ENTRIES PROVIDED:
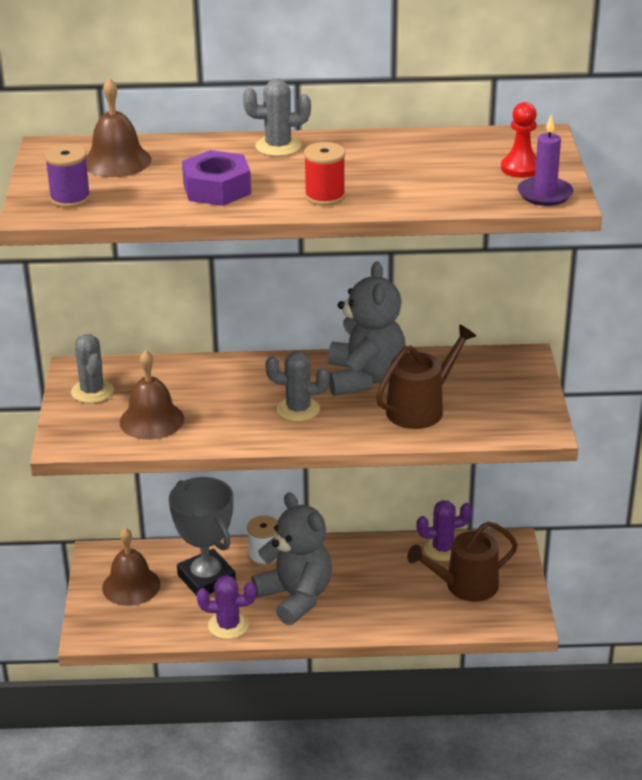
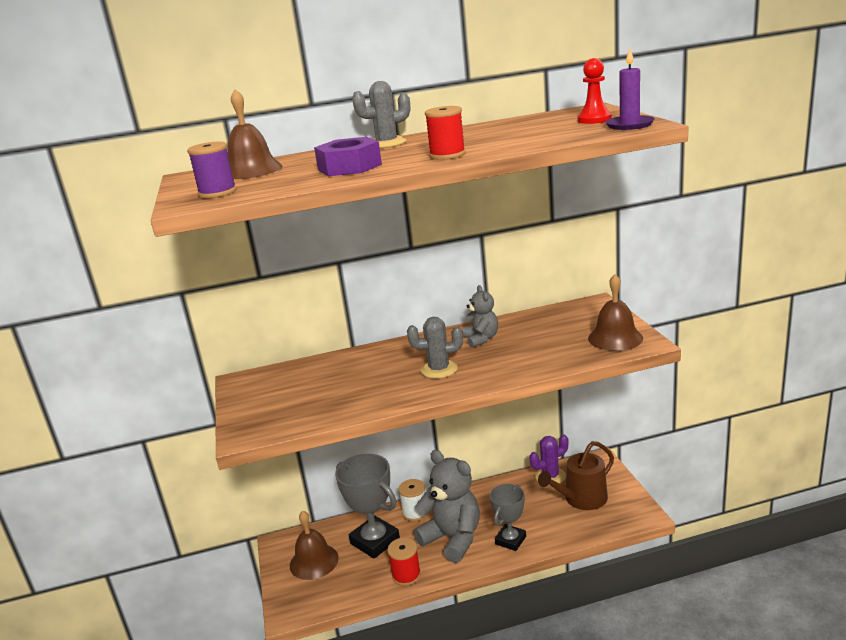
camera: 10 degrees left, 10 degrees down
(92, 391) = (258, 392): grey cactus -> none
(151, 420) = (317, 402): brown bell -> brown bell (615, 338)
(228, 625) = (406, 575): purple cactus -> red spool
(360, 614) = (510, 540): none -> grey trophy
(364, 378) = (481, 339): grey teddy bear -> grey teddy bear, size x0.54
(420, 408) = (538, 349): brown watering can -> none

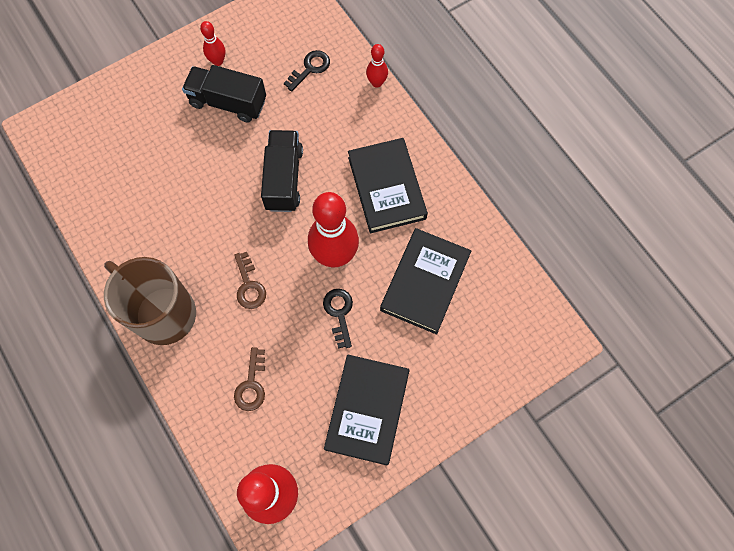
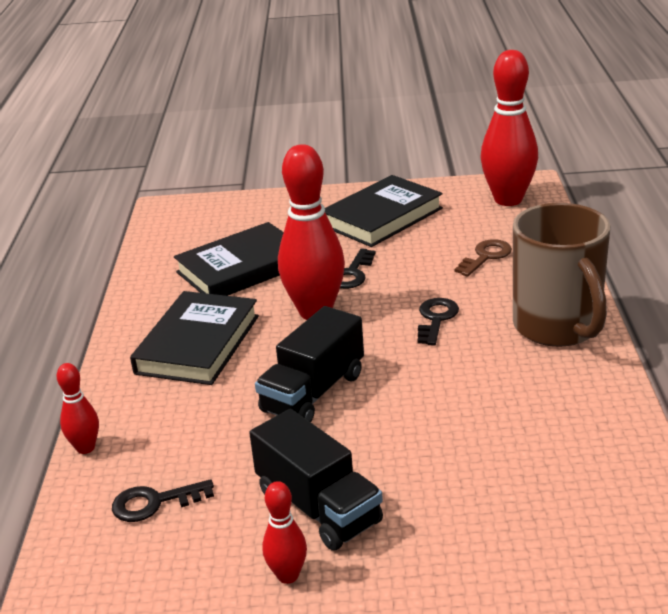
camera: 145 degrees left, 40 degrees down
(249, 286) = (436, 319): brown key -> black key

YOUR GOAL: Write every record out again exactly; no pictures belong in the copy.

SOLUTION BELOW:
camera: 10 degrees left, 10 degrees down
(92, 391) = (258, 392): grey cactus -> none
(151, 420) = (317, 402): brown bell -> brown bell (615, 338)
(228, 625) = (406, 575): purple cactus -> red spool
(360, 614) = (510, 540): none -> grey trophy
(364, 378) = (481, 339): grey teddy bear -> grey teddy bear, size x0.54
(420, 408) = (538, 349): brown watering can -> none

camera: 145 degrees left, 40 degrees down
(249, 286) = (436, 319): brown key -> black key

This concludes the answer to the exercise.